* Dataset entries:
»»

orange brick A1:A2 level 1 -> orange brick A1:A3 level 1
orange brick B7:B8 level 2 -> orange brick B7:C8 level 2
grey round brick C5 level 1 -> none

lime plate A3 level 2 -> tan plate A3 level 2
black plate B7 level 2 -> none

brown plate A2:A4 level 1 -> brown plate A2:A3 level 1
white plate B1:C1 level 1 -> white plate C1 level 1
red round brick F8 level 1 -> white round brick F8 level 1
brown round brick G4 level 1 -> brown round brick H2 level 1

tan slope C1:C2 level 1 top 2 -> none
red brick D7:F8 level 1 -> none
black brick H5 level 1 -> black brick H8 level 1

««
»»

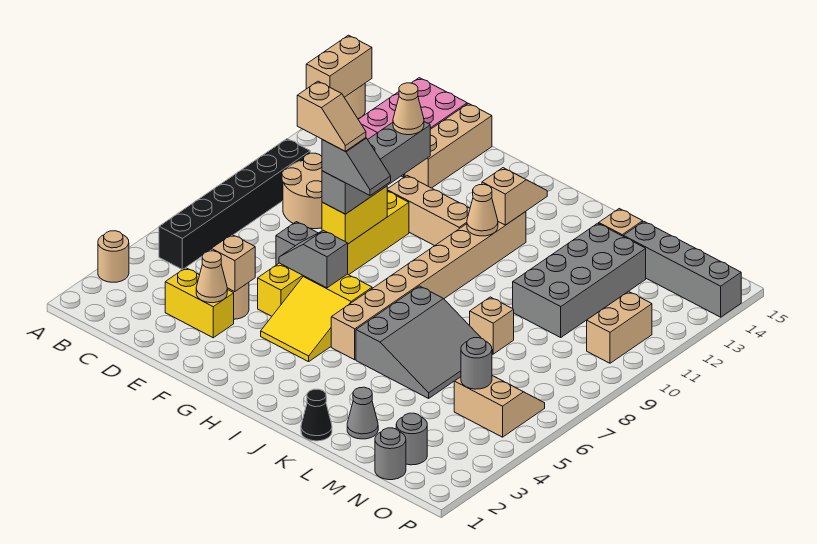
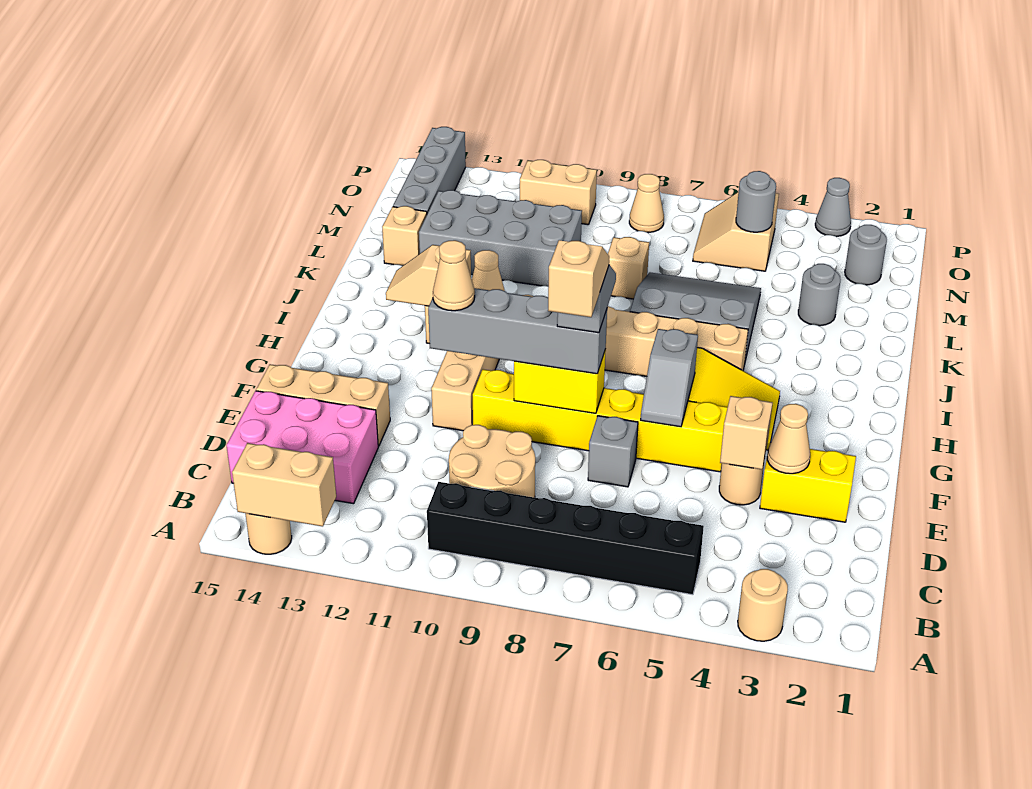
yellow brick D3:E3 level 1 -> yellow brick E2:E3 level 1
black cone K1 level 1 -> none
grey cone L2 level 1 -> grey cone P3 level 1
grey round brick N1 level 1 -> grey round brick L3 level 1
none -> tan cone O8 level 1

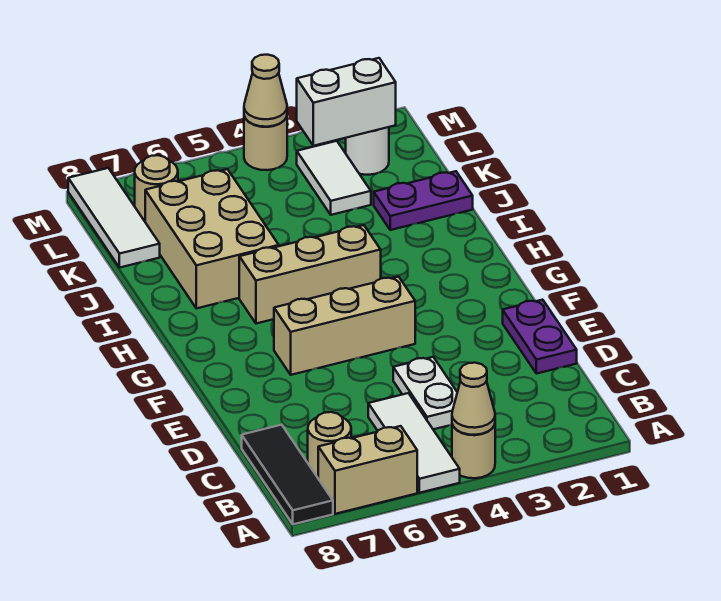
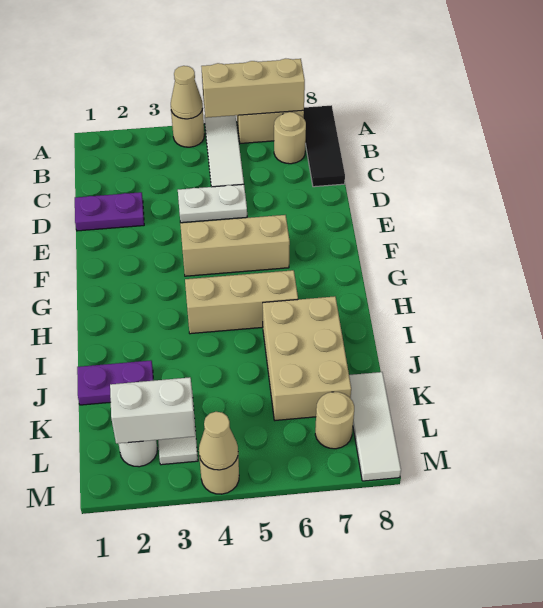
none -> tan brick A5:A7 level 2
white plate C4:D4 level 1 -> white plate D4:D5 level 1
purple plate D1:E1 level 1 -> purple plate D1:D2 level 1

««

Write down, word for word, the lines above from the one containing "tan slope C1:C2 level 1 top 2 -> none" through the one containing "black brick H5", both ends included.

tan slope C1:C2 level 1 top 2 -> none
red brick D7:F8 level 1 -> none
black brick H5 level 1 -> black brick H8 level 1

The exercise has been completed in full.